## [What this task involves]
Give back exactly the lines running from the line with "tan slope F8:H9 level 1 top H -> none" to the end of the entries, and only those lines.

[Object transformation records]

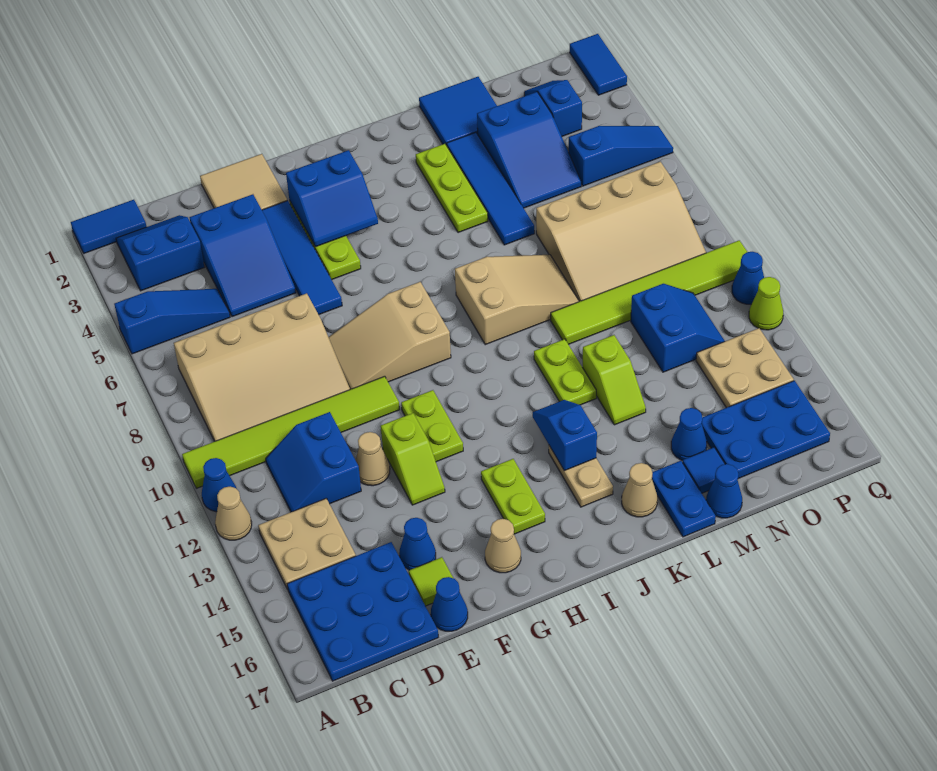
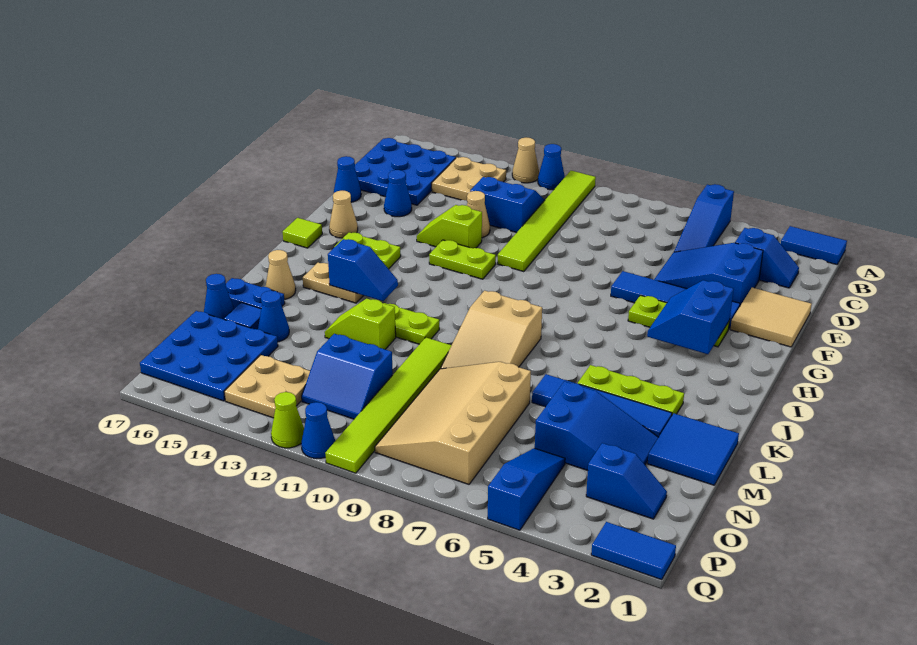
blue tile A1:B1 level 1 -> blue tile A1:A2 level 1
blue slope B2:C3 level 1 top 3 -> blue slope C2:C3 level 1 top 3
tan slope B7:E9 level 1 top 7 -> none
lime tile E16 level 1 -> lime tile H17 level 1
tan slope F8:H9 level 1 top H -> none
blue slope M3:N5 level 1 top 3 -> blue slope M3:N5 level 1 top 5
blue plate N15:P16 level 1 -> blue plate N15:P17 level 1
blue slope O5:Q5 level 1 top O -> blue slope O5:Q5 level 1 top Q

## [Task result]
tan slope F8:H9 level 1 top H -> none
blue slope M3:N5 level 1 top 3 -> blue slope M3:N5 level 1 top 5
blue plate N15:P16 level 1 -> blue plate N15:P17 level 1
blue slope O5:Q5 level 1 top O -> blue slope O5:Q5 level 1 top Q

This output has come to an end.